What you should do:
Copy every line of the data below exactly as given, except for the pictures.

Data provided:
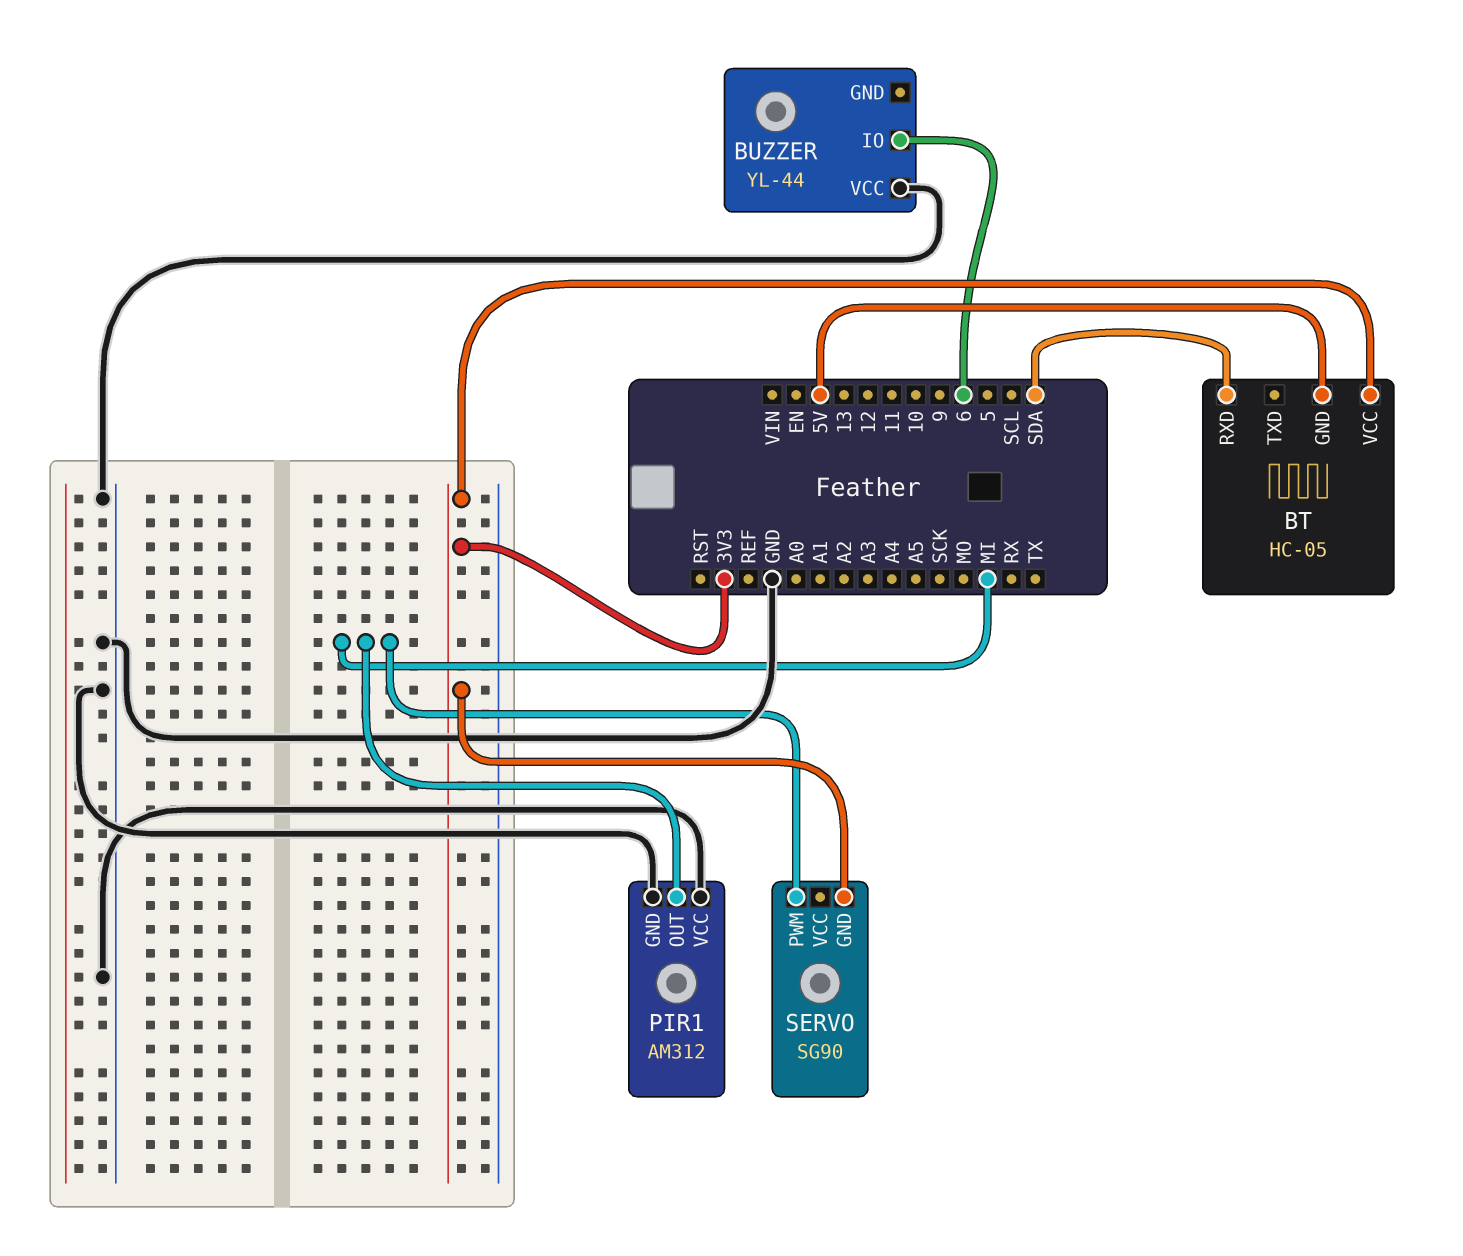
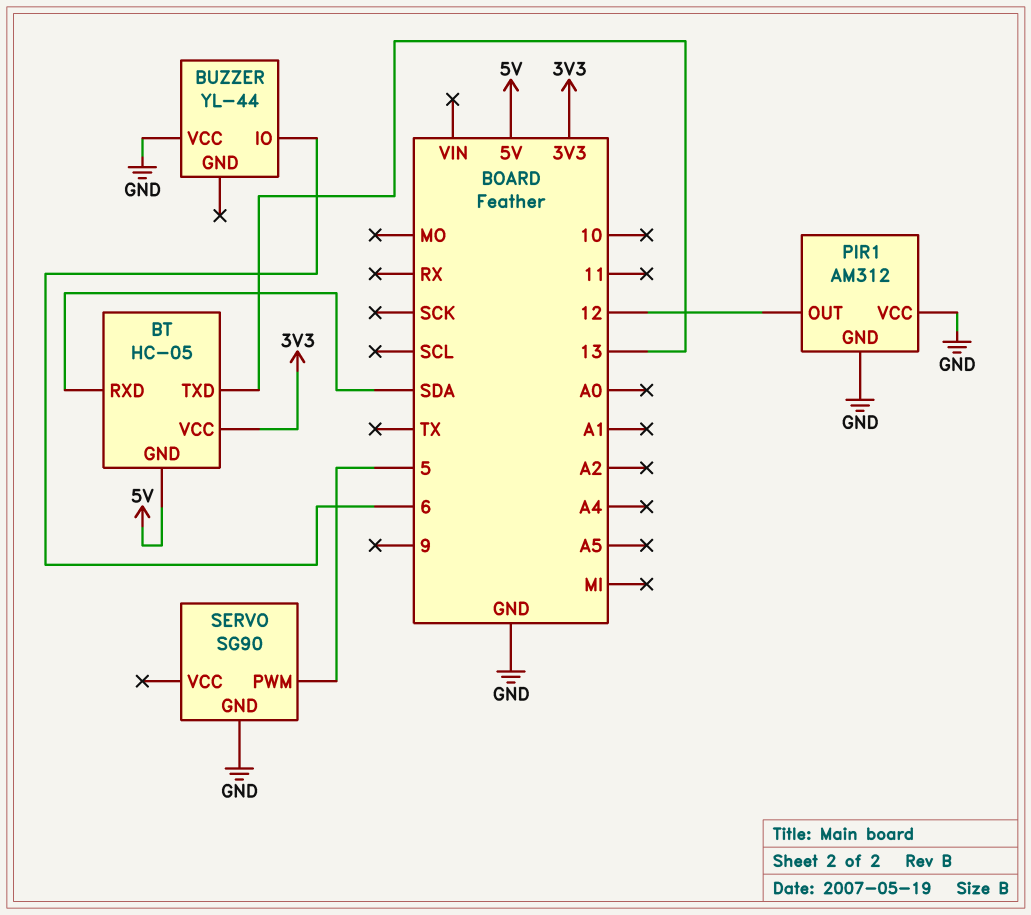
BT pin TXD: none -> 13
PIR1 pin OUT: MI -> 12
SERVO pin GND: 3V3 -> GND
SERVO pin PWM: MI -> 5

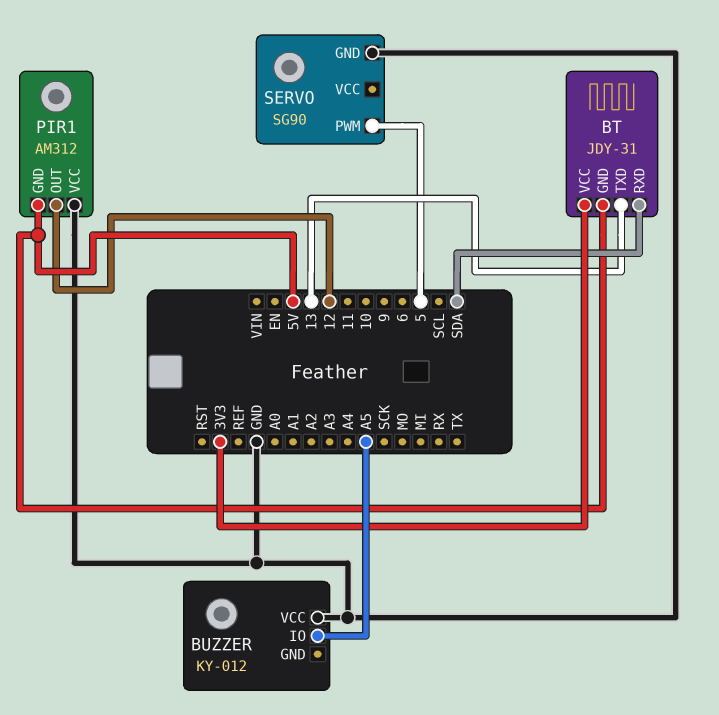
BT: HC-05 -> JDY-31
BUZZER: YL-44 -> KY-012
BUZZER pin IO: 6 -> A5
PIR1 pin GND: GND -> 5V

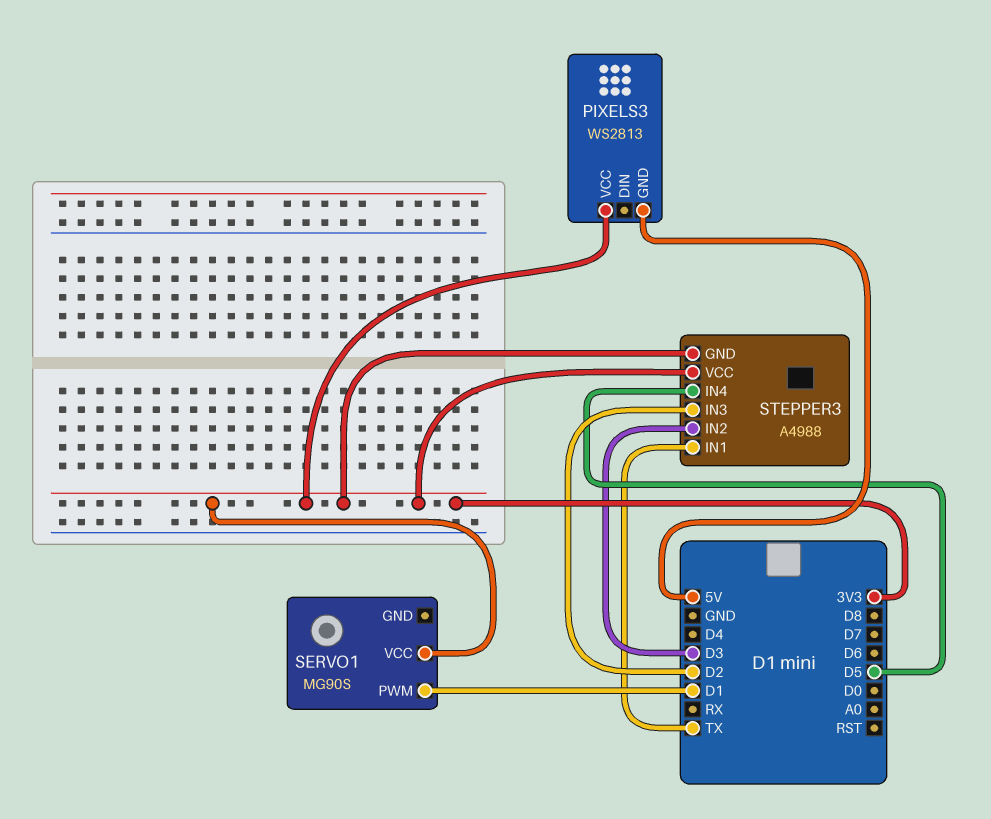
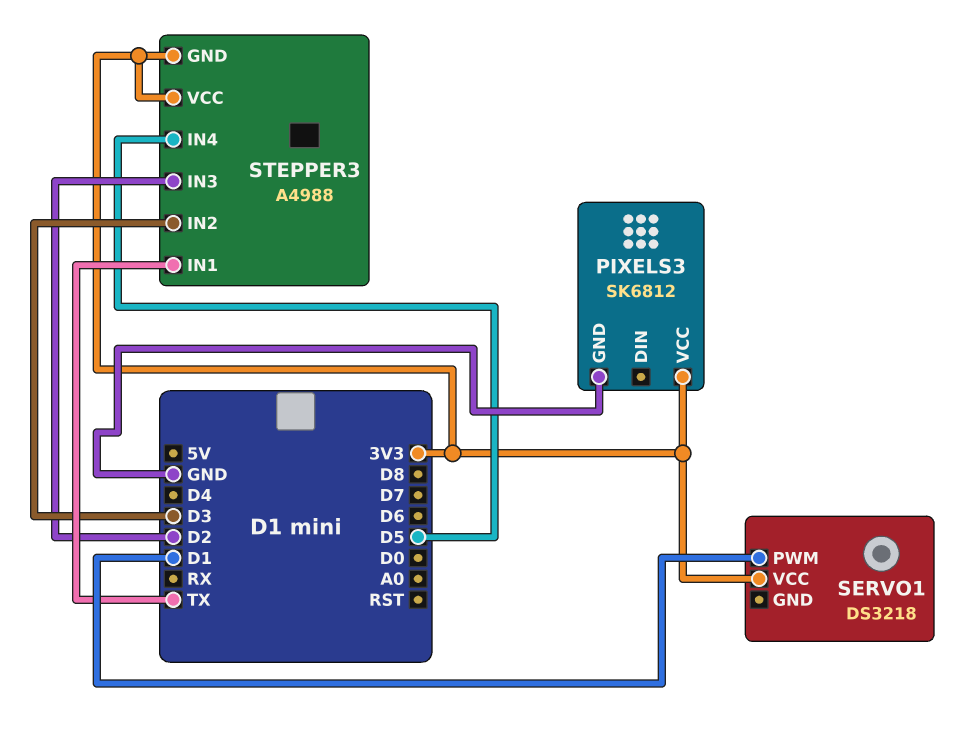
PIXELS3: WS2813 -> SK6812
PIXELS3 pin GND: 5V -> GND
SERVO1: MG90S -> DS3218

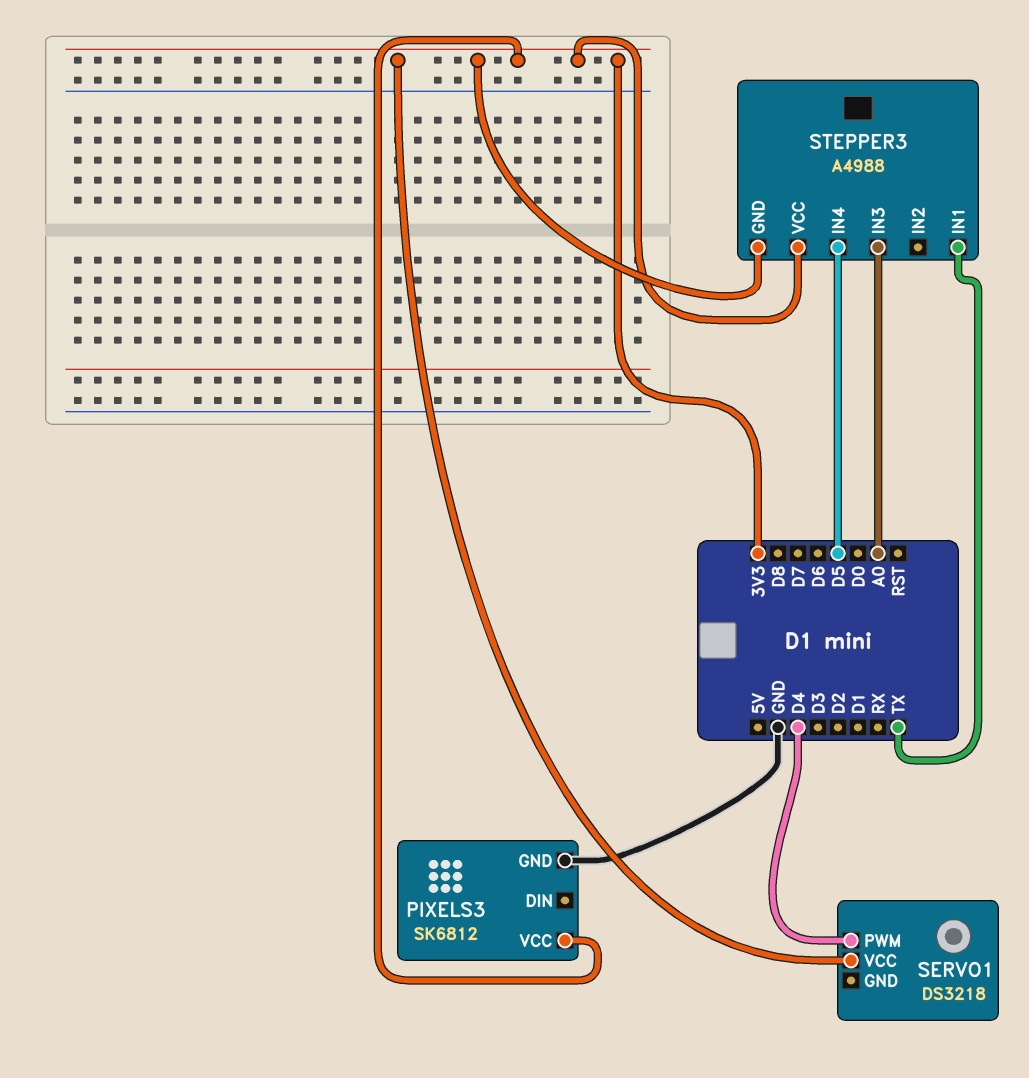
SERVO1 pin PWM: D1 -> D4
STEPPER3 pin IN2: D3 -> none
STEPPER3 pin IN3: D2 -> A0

Exercise result:
BT pin TXD: none -> 13
PIR1 pin OUT: MI -> 12
SERVO pin GND: 3V3 -> GND
SERVO pin PWM: MI -> 5

BT: HC-05 -> JDY-31
BUZZER: YL-44 -> KY-012
BUZZER pin IO: 6 -> A5
PIR1 pin GND: GND -> 5V

PIXELS3: WS2813 -> SK6812
PIXELS3 pin GND: 5V -> GND
SERVO1: MG90S -> DS3218

SERVO1 pin PWM: D1 -> D4
STEPPER3 pin IN2: D3 -> none
STEPPER3 pin IN3: D2 -> A0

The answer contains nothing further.